TASK DIRECTIONS —
For the data below, restate word for word only the lines from the line containing "C106: 100pF (CMP, VO) -> 100pF (GND, VO)" through the line containing "SW1: switch (N11, VDD) -> button (N11, VDD)", both ends included.
--- MATERIAL PROVIDED Enclosed Below ---
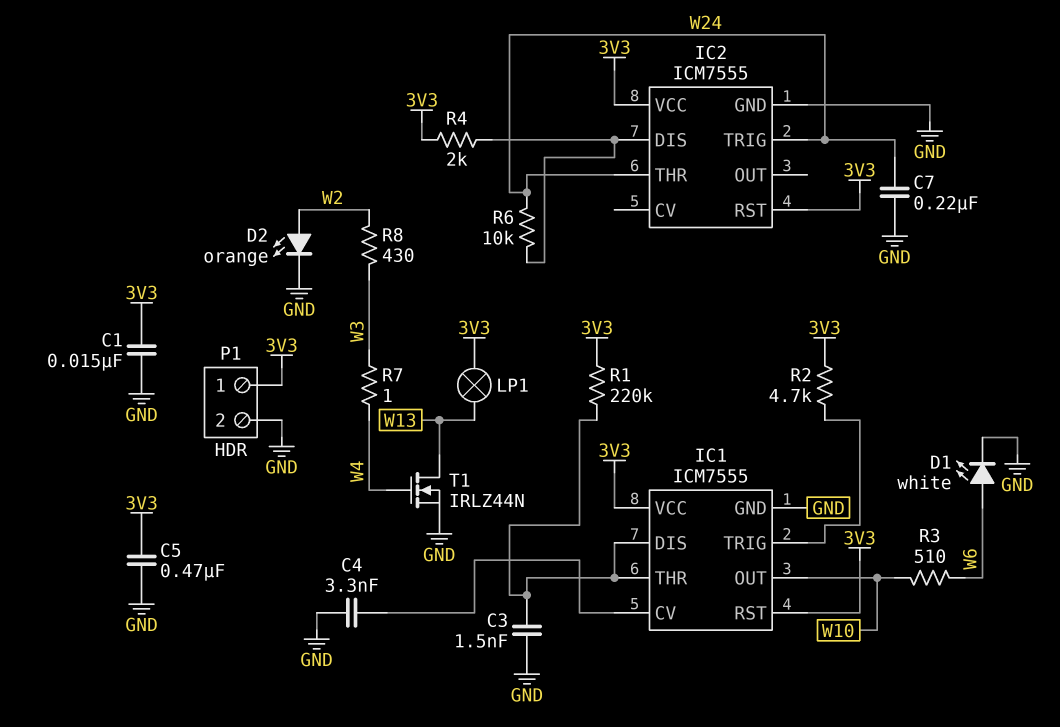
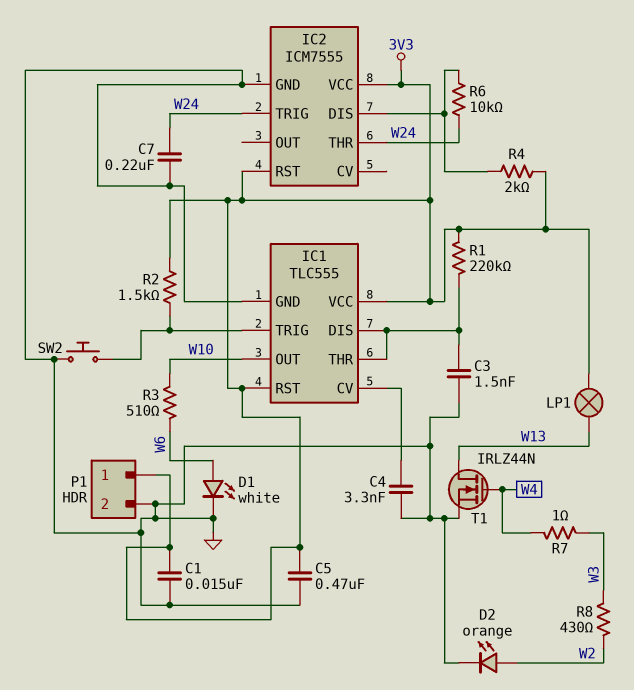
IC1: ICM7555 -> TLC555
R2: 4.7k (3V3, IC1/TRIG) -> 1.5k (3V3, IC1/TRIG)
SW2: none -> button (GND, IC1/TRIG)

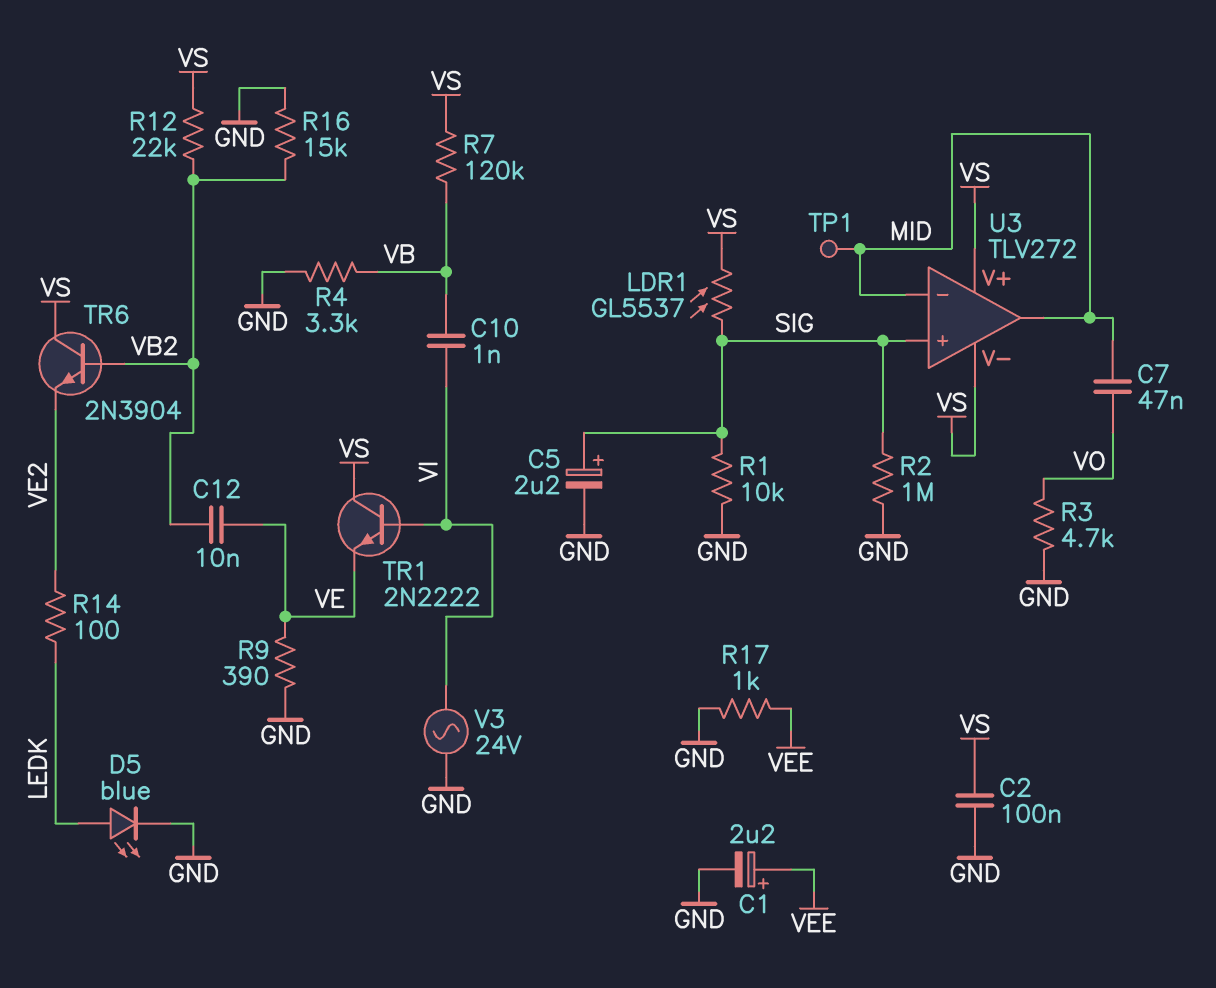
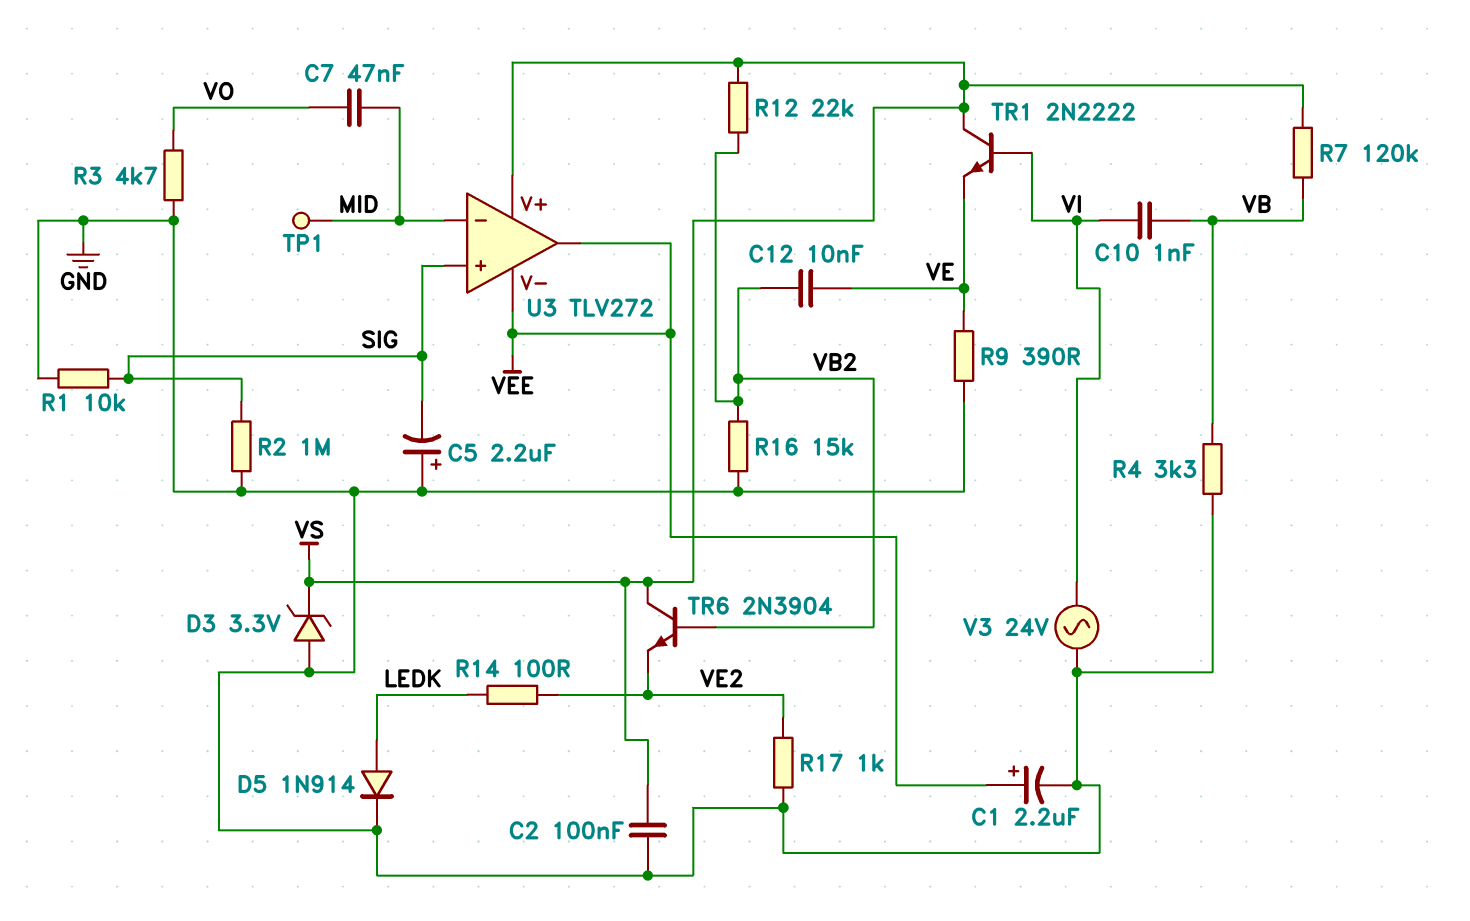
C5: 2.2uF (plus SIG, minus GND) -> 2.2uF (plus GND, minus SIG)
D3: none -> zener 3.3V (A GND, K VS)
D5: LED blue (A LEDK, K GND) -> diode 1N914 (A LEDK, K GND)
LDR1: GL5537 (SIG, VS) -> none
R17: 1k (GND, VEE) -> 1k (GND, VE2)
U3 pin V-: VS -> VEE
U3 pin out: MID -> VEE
--- End of Enclosed MATERIAL PROVIDED ---
--- MATERIAL PROVIDED Enclosed Below ---
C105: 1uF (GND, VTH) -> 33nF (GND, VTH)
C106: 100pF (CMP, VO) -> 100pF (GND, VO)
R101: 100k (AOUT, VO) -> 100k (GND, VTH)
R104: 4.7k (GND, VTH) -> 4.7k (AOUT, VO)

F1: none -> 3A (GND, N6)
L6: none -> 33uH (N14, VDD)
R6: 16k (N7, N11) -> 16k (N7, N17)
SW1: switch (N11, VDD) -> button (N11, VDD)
--- End of Enclosed MATERIAL PROVIDED ---
--- MATERIAL PROVIDED Enclosed Below ---
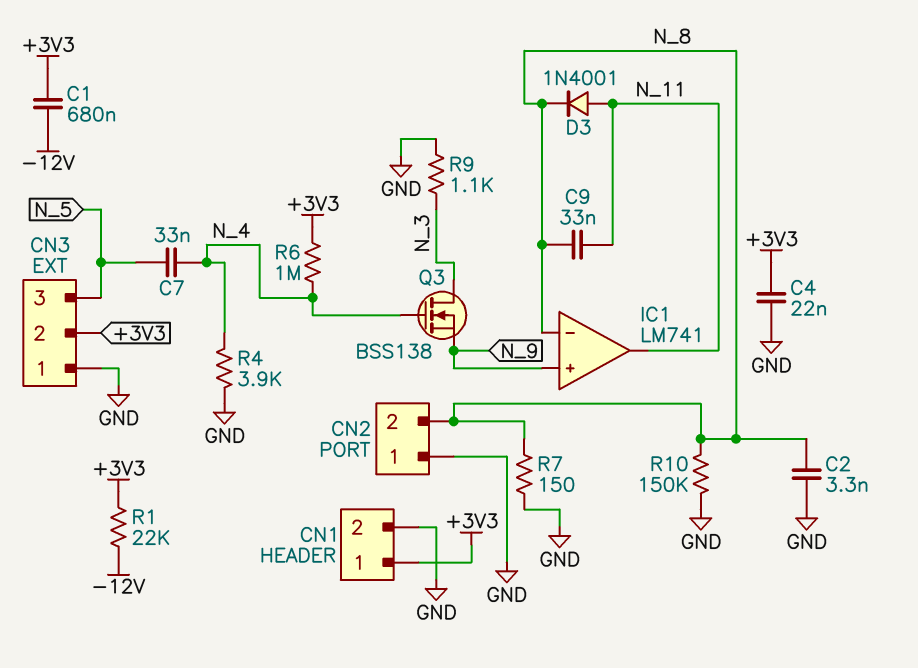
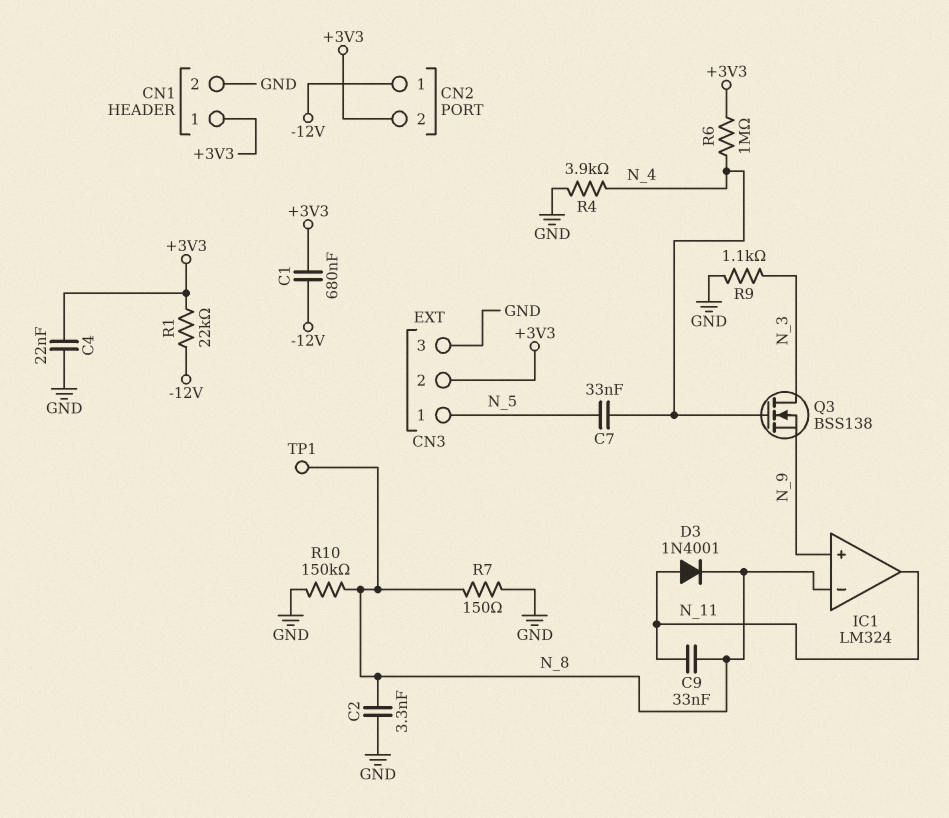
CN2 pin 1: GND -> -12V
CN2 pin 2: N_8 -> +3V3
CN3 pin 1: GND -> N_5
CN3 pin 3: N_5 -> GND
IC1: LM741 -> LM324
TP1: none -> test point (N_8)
--- End of Enclosed MATERIAL PROVIDED ---
RESPONSE AREA —
C106: 100pF (CMP, VO) -> 100pF (GND, VO)
R101: 100k (AOUT, VO) -> 100k (GND, VTH)
R104: 4.7k (GND, VTH) -> 4.7k (AOUT, VO)

F1: none -> 3A (GND, N6)
L6: none -> 33uH (N14, VDD)
R6: 16k (N7, N11) -> 16k (N7, N17)
SW1: switch (N11, VDD) -> button (N11, VDD)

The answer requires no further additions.